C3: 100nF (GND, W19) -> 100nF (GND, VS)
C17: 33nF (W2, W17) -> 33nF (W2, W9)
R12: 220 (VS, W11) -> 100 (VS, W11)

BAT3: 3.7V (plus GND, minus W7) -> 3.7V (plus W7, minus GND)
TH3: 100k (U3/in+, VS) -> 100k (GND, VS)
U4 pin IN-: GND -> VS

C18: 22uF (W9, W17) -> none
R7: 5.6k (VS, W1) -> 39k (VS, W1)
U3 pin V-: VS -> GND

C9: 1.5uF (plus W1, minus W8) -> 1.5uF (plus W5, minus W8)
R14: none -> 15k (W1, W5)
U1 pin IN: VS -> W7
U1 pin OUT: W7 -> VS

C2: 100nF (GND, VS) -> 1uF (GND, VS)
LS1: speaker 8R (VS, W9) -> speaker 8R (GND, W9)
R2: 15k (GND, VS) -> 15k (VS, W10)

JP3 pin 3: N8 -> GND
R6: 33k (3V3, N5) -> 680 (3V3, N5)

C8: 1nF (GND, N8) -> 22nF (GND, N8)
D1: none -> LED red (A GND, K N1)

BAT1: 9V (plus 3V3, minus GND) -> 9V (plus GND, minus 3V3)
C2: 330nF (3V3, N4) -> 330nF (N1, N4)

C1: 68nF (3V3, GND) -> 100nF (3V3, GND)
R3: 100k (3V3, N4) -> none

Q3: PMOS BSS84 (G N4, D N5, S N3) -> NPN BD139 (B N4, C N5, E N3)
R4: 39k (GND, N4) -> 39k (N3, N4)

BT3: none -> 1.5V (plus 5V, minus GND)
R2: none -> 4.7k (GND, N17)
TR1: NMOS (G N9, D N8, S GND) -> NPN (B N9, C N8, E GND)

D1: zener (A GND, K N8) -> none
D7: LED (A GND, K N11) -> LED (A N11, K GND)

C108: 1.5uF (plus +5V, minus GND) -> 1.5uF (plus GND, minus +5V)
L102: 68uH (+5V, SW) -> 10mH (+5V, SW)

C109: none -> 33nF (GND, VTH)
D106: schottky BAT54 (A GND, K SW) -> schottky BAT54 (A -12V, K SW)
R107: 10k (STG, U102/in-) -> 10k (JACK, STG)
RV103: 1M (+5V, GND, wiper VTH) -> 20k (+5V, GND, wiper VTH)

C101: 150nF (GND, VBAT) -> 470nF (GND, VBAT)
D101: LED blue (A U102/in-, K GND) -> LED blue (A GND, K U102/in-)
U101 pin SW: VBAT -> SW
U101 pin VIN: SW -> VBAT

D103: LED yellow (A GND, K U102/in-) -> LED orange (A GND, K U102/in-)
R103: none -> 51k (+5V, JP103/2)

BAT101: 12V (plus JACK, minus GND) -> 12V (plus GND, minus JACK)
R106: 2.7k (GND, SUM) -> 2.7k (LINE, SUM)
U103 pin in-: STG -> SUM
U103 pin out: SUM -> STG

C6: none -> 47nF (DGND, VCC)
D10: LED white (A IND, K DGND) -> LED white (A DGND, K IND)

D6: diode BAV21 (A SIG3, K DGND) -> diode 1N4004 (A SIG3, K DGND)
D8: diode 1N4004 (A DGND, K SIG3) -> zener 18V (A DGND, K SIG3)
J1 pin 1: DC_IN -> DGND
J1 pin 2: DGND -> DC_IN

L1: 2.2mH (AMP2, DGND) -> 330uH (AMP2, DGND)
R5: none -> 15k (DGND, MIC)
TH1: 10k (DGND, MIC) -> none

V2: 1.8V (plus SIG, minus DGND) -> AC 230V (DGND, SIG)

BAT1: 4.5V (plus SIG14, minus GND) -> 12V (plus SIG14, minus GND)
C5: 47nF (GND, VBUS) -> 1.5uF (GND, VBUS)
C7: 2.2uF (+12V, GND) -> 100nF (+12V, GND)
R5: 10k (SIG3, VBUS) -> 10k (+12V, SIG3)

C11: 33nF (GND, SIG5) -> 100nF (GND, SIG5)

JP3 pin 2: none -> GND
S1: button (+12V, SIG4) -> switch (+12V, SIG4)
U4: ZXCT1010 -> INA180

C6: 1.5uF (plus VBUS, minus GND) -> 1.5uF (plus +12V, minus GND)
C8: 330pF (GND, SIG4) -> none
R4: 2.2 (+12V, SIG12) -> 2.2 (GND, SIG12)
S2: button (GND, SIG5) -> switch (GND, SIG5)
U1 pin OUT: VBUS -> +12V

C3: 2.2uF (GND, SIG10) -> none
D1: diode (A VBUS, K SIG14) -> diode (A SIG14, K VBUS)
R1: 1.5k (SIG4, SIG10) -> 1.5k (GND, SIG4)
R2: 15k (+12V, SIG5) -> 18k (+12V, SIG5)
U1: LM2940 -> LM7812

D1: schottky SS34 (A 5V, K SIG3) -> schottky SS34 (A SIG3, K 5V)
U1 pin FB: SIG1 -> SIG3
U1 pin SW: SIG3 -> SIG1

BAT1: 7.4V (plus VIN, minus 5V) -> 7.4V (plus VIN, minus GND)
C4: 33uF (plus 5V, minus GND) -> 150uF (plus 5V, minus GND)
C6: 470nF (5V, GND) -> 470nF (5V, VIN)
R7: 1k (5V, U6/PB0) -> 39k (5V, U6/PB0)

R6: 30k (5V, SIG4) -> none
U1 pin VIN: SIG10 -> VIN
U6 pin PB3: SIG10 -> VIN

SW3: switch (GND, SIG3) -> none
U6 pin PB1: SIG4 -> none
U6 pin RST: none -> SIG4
---*---
● **Your task**:
Until the last line is reached, keep transcribing the data exactly.

● **Output of the task**:
C3: 100nF (GND, W19) -> 100nF (GND, VS)
C17: 33nF (W2, W17) -> 33nF (W2, W9)
R12: 220 (VS, W11) -> 100 (VS, W11)

BAT3: 3.7V (plus GND, minus W7) -> 3.7V (plus W7, minus GND)
TH3: 100k (U3/in+, VS) -> 100k (GND, VS)
U4 pin IN-: GND -> VS

C18: 22uF (W9, W17) -> none
R7: 5.6k (VS, W1) -> 39k (VS, W1)
U3 pin V-: VS -> GND

C9: 1.5uF (plus W1, minus W8) -> 1.5uF (plus W5, minus W8)
R14: none -> 15k (W1, W5)
U1 pin IN: VS -> W7
U1 pin OUT: W7 -> VS

C2: 100nF (GND, VS) -> 1uF (GND, VS)
LS1: speaker 8R (VS, W9) -> speaker 8R (GND, W9)
R2: 15k (GND, VS) -> 15k (VS, W10)

JP3 pin 3: N8 -> GND
R6: 33k (3V3, N5) -> 680 (3V3, N5)

C8: 1nF (GND, N8) -> 22nF (GND, N8)
D1: none -> LED red (A GND, K N1)

BAT1: 9V (plus 3V3, minus GND) -> 9V (plus GND, minus 3V3)
C2: 330nF (3V3, N4) -> 330nF (N1, N4)

C1: 68nF (3V3, GND) -> 100nF (3V3, GND)
R3: 100k (3V3, N4) -> none

Q3: PMOS BSS84 (G N4, D N5, S N3) -> NPN BD139 (B N4, C N5, E N3)
R4: 39k (GND, N4) -> 39k (N3, N4)

BT3: none -> 1.5V (plus 5V, minus GND)
R2: none -> 4.7k (GND, N17)
TR1: NMOS (G N9, D N8, S GND) -> NPN (B N9, C N8, E GND)

D1: zener (A GND, K N8) -> none
D7: LED (A GND, K N11) -> LED (A N11, K GND)

C108: 1.5uF (plus +5V, minus GND) -> 1.5uF (plus GND, minus +5V)
L102: 68uH (+5V, SW) -> 10mH (+5V, SW)

C109: none -> 33nF (GND, VTH)
D106: schottky BAT54 (A GND, K SW) -> schottky BAT54 (A -12V, K SW)
R107: 10k (STG, U102/in-) -> 10k (JACK, STG)
RV103: 1M (+5V, GND, wiper VTH) -> 20k (+5V, GND, wiper VTH)

C101: 150nF (GND, VBAT) -> 470nF (GND, VBAT)
D101: LED blue (A U102/in-, K GND) -> LED blue (A GND, K U102/in-)
U101 pin SW: VBAT -> SW
U101 pin VIN: SW -> VBAT

D103: LED yellow (A GND, K U102/in-) -> LED orange (A GND, K U102/in-)
R103: none -> 51k (+5V, JP103/2)

BAT101: 12V (plus JACK, minus GND) -> 12V (plus GND, minus JACK)
R106: 2.7k (GND, SUM) -> 2.7k (LINE, SUM)
U103 pin in-: STG -> SUM
U103 pin out: SUM -> STG

C6: none -> 47nF (DGND, VCC)
D10: LED white (A IND, K DGND) -> LED white (A DGND, K IND)

D6: diode BAV21 (A SIG3, K DGND) -> diode 1N4004 (A SIG3, K DGND)
D8: diode 1N4004 (A DGND, K SIG3) -> zener 18V (A DGND, K SIG3)
J1 pin 1: DC_IN -> DGND
J1 pin 2: DGND -> DC_IN

L1: 2.2mH (AMP2, DGND) -> 330uH (AMP2, DGND)
R5: none -> 15k (DGND, MIC)
TH1: 10k (DGND, MIC) -> none

V2: 1.8V (plus SIG, minus DGND) -> AC 230V (DGND, SIG)

BAT1: 4.5V (plus SIG14, minus GND) -> 12V (plus SIG14, minus GND)
C5: 47nF (GND, VBUS) -> 1.5uF (GND, VBUS)
C7: 2.2uF (+12V, GND) -> 100nF (+12V, GND)
R5: 10k (SIG3, VBUS) -> 10k (+12V, SIG3)

C11: 33nF (GND, SIG5) -> 100nF (GND, SIG5)

JP3 pin 2: none -> GND
S1: button (+12V, SIG4) -> switch (+12V, SIG4)
U4: ZXCT1010 -> INA180

C6: 1.5uF (plus VBUS, minus GND) -> 1.5uF (plus +12V, minus GND)
C8: 330pF (GND, SIG4) -> none
R4: 2.2 (+12V, SIG12) -> 2.2 (GND, SIG12)
S2: button (GND, SIG5) -> switch (GND, SIG5)
U1 pin OUT: VBUS -> +12V

C3: 2.2uF (GND, SIG10) -> none
D1: diode (A VBUS, K SIG14) -> diode (A SIG14, K VBUS)
R1: 1.5k (SIG4, SIG10) -> 1.5k (GND, SIG4)
R2: 15k (+12V, SIG5) -> 18k (+12V, SIG5)
U1: LM2940 -> LM7812

D1: schottky SS34 (A 5V, K SIG3) -> schottky SS34 (A SIG3, K 5V)
U1 pin FB: SIG1 -> SIG3
U1 pin SW: SIG3 -> SIG1

BAT1: 7.4V (plus VIN, minus 5V) -> 7.4V (plus VIN, minus GND)
C4: 33uF (plus 5V, minus GND) -> 150uF (plus 5V, minus GND)
C6: 470nF (5V, GND) -> 470nF (5V, VIN)
R7: 1k (5V, U6/PB0) -> 39k (5V, U6/PB0)

R6: 30k (5V, SIG4) -> none
U1 pin VIN: SIG10 -> VIN
U6 pin PB3: SIG10 -> VIN

SW3: switch (GND, SIG3) -> none
U6 pin PB1: SIG4 -> none
U6 pin RST: none -> SIG4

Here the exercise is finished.